* [Work to be completed] For this exercise, the lines from the one with "none -> red brick E5:F5 level 1" through the final line of the data below are to be transcribed exactly, and pictures are to be skipped.

Records from a collection
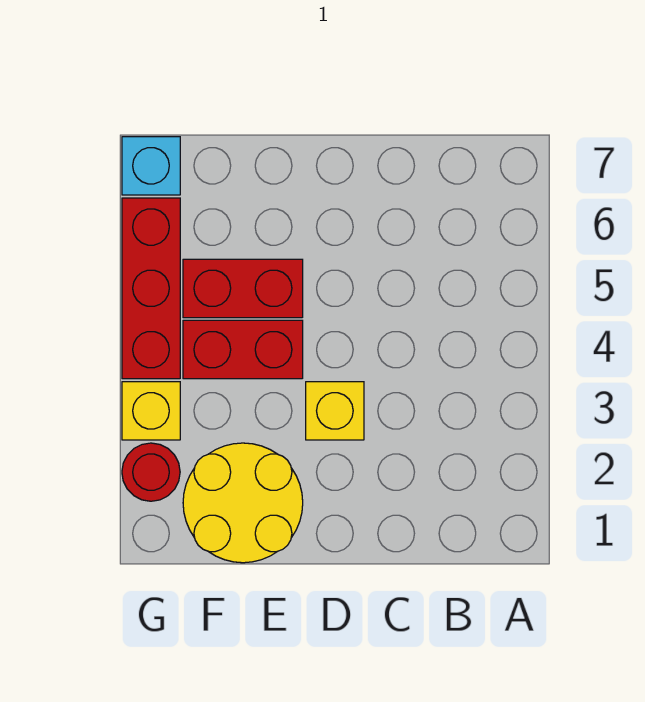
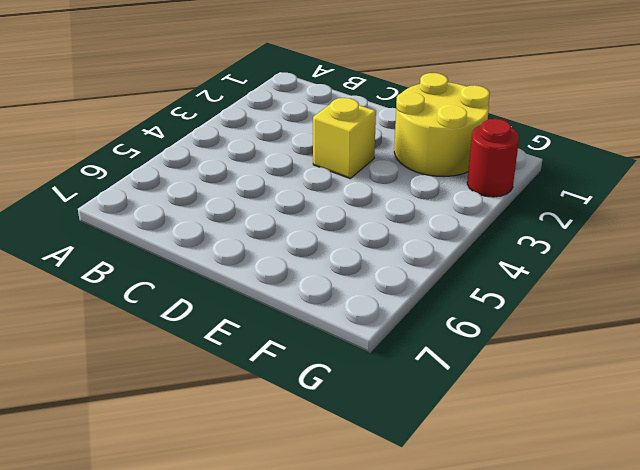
none -> red brick E4:F4 level 1
none -> red brick E5:F5 level 1

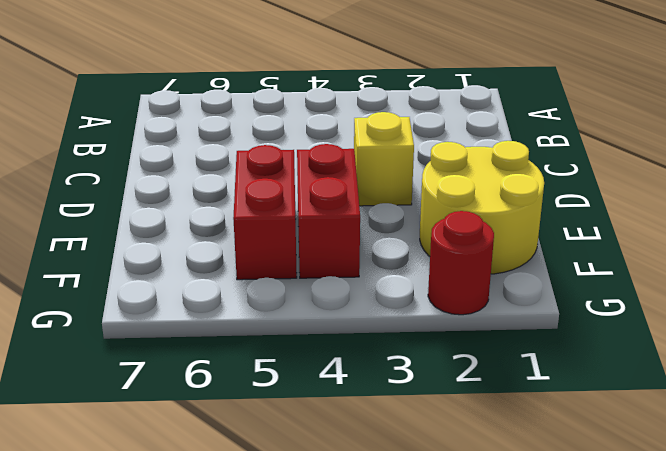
none -> yellow brick G3 level 1
none -> red brick G4:G6 level 1

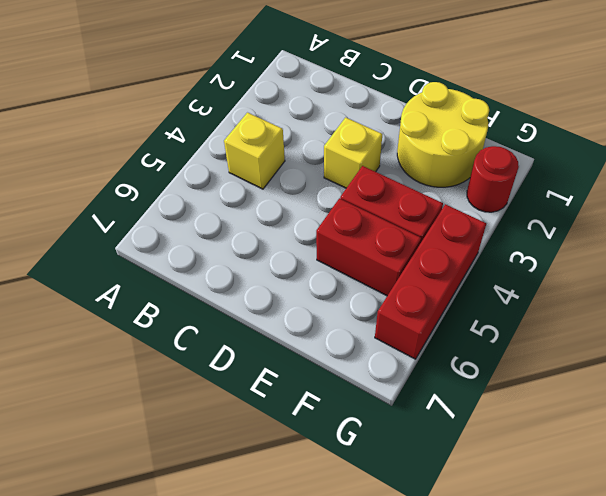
yellow brick B4 level 1 -> yellow brick G3 level 1
none -> cyan brick G7 level 1

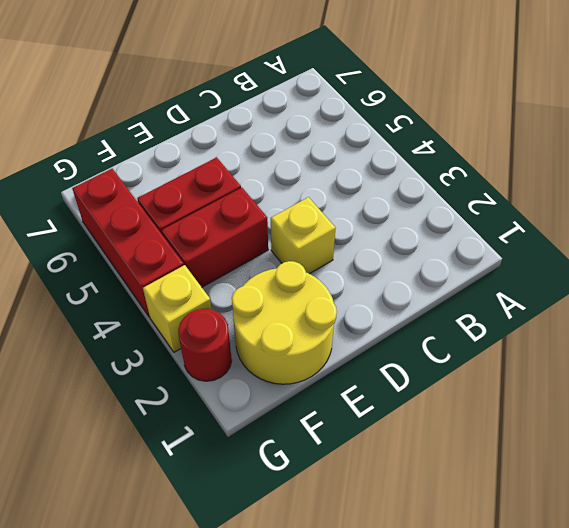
none -> cyan brick G7 level 1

* [Written solution]
none -> red brick E5:F5 level 1

none -> yellow brick G3 level 1
none -> red brick G4:G6 level 1

yellow brick B4 level 1 -> yellow brick G3 level 1
none -> cyan brick G7 level 1

none -> cyan brick G7 level 1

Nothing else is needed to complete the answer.